Stored data
>>

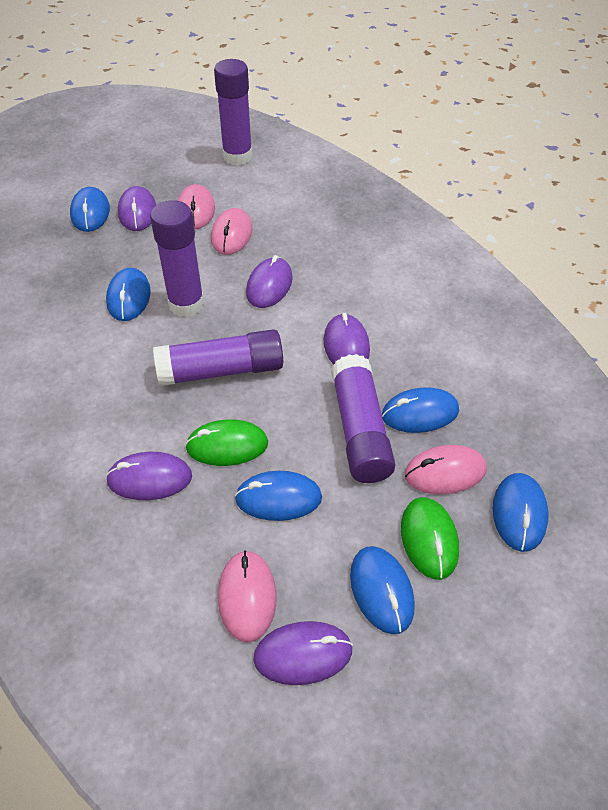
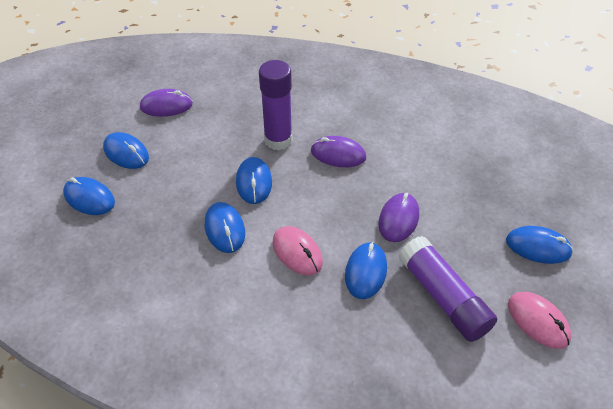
green mouse: 2 -> 0
pink mouse: 4 -> 2
purple glue stick: 4 -> 2
purple mouse: 5 -> 3

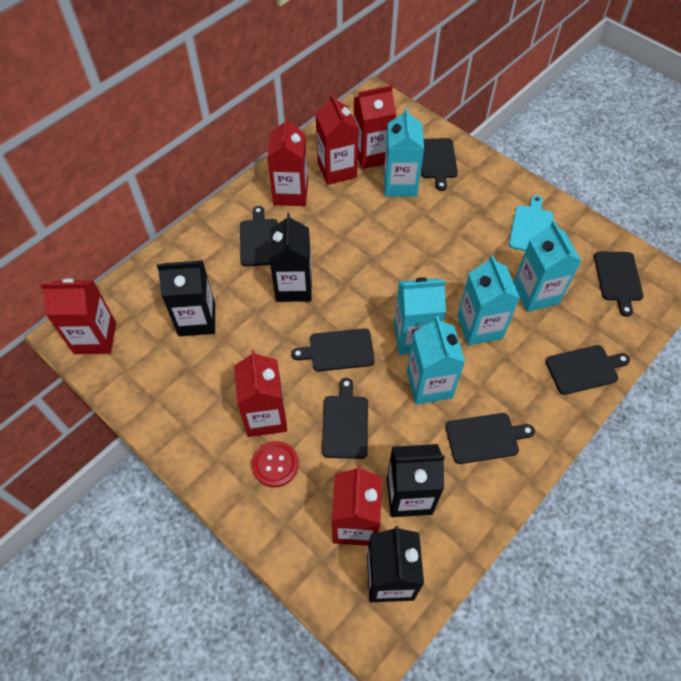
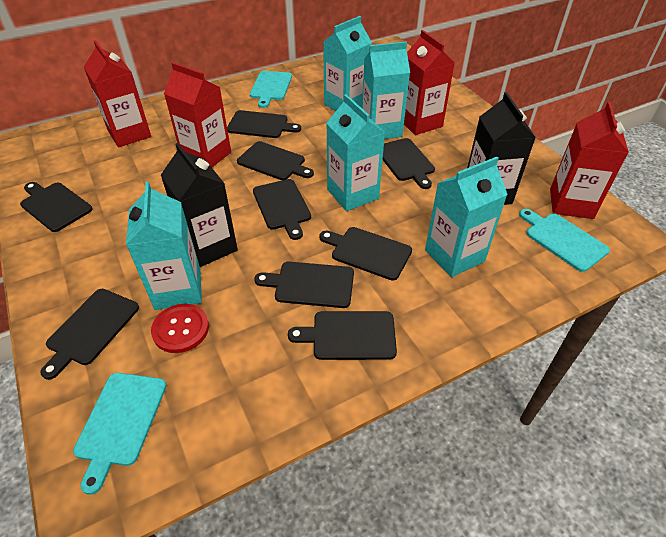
black carton: 4 -> 2
black cutting board: 7 -> 9
red carton: 6 -> 4
turquoise cutting board: 1 -> 3

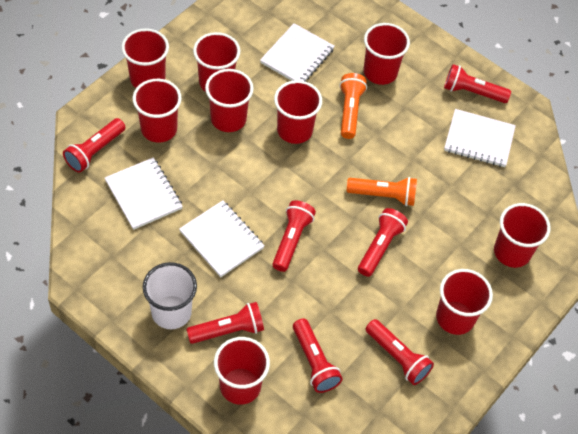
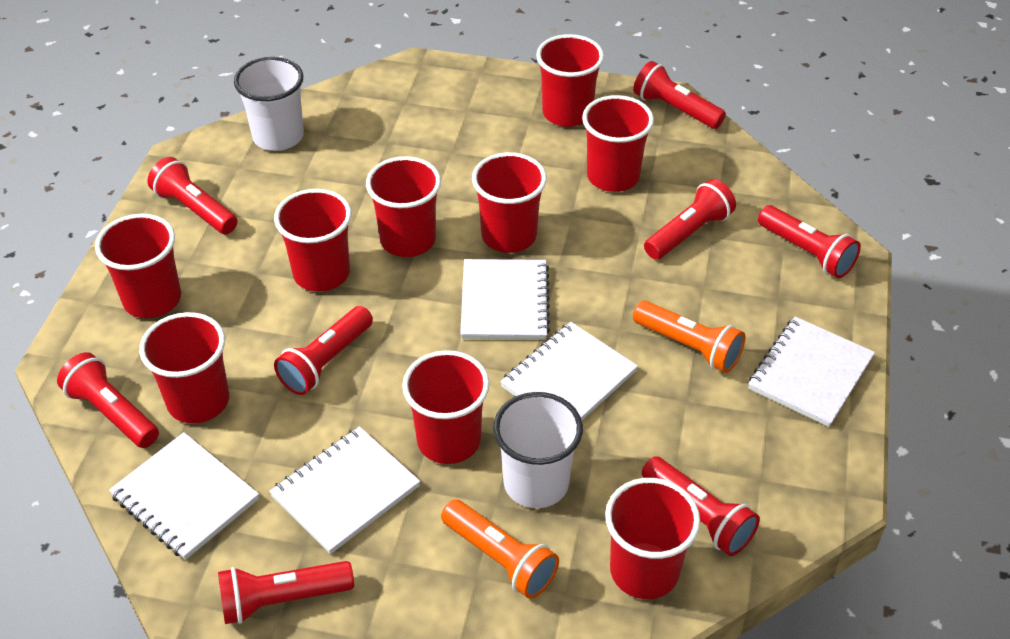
red flashlight: 7 -> 8
white cup: 1 -> 2
white notebook: 4 -> 5

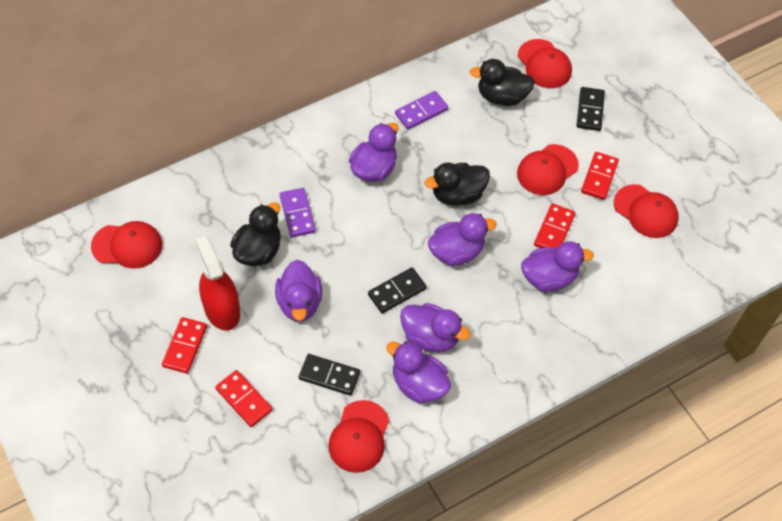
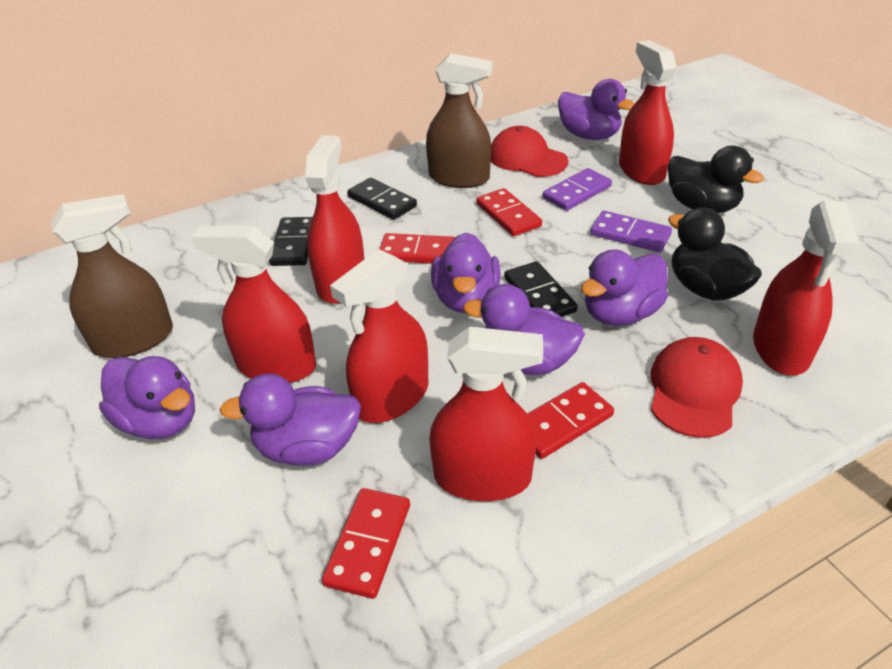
black duck: 3 -> 2
brown spray bottle: 0 -> 2
red cap: 5 -> 2
red spray bottle: 1 -> 6

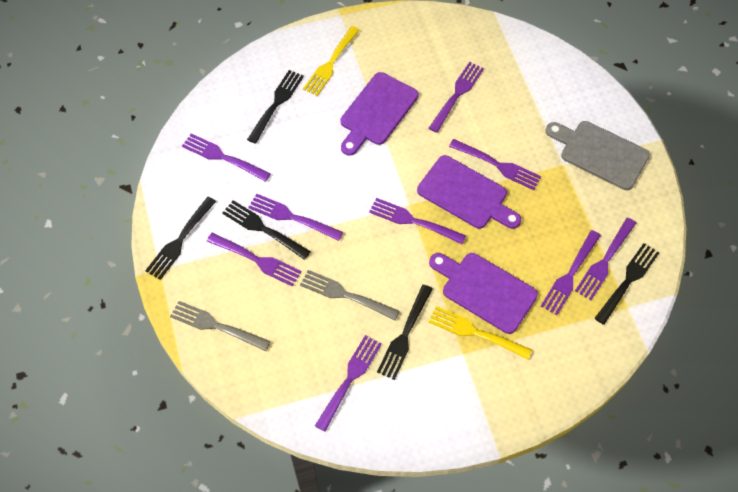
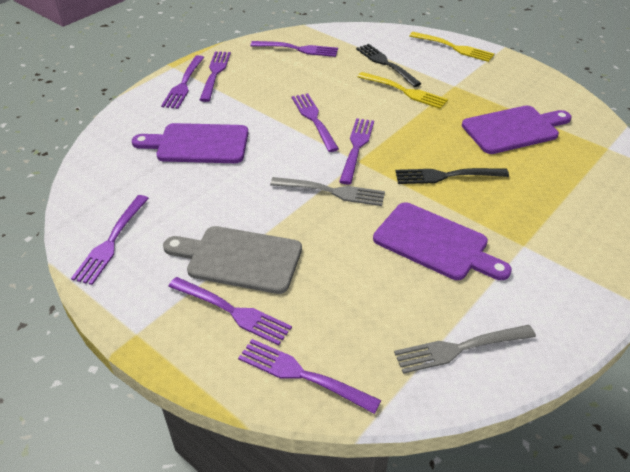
black fork: 5 -> 2
purple fork: 9 -> 8

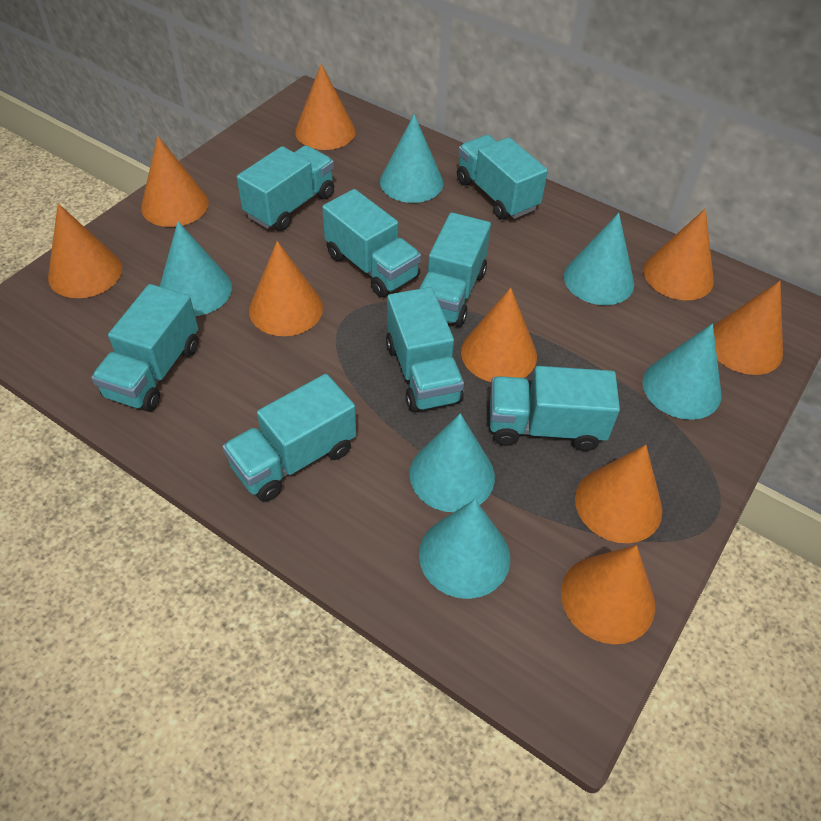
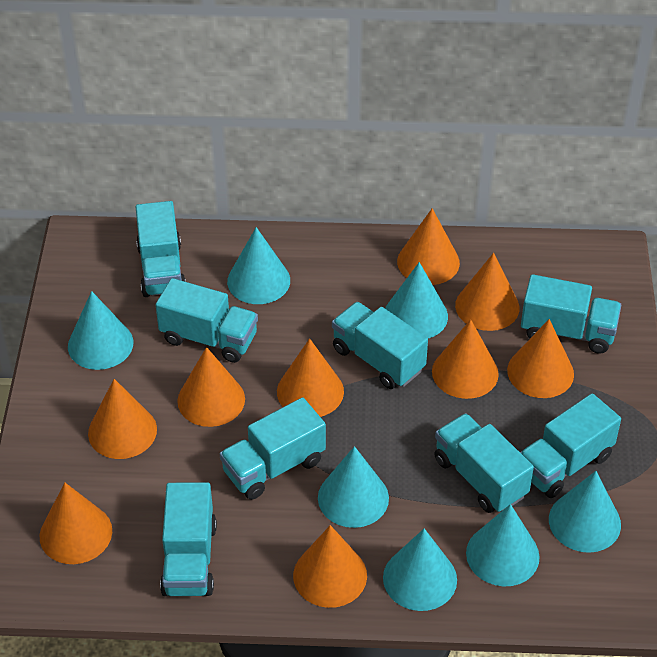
turquoise cone: 6 -> 7

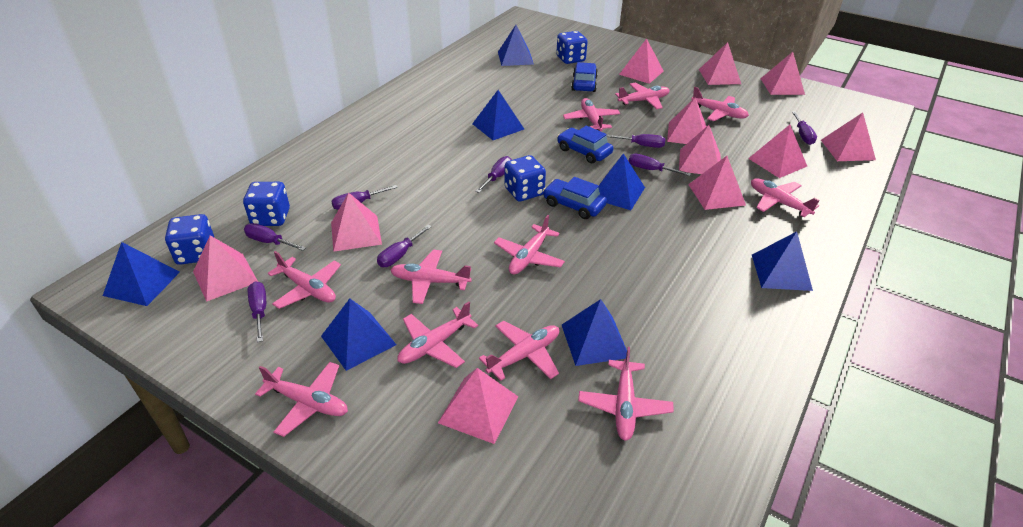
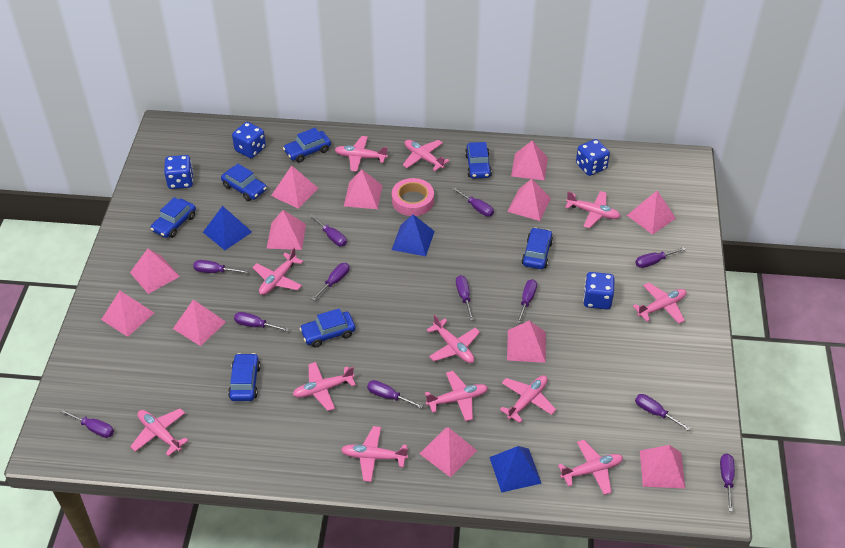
blue car: 3 -> 7
blue pyramid: 7 -> 3
pink plane: 11 -> 12
pink pyramid: 11 -> 12
pink tape: 0 -> 1
purple screwdriver: 8 -> 12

<<

Copy each line from the entries above that has the word "turquoise" in it.

_Solved exercise_
turquoise cutting board: 1 -> 3
turquoise cone: 6 -> 7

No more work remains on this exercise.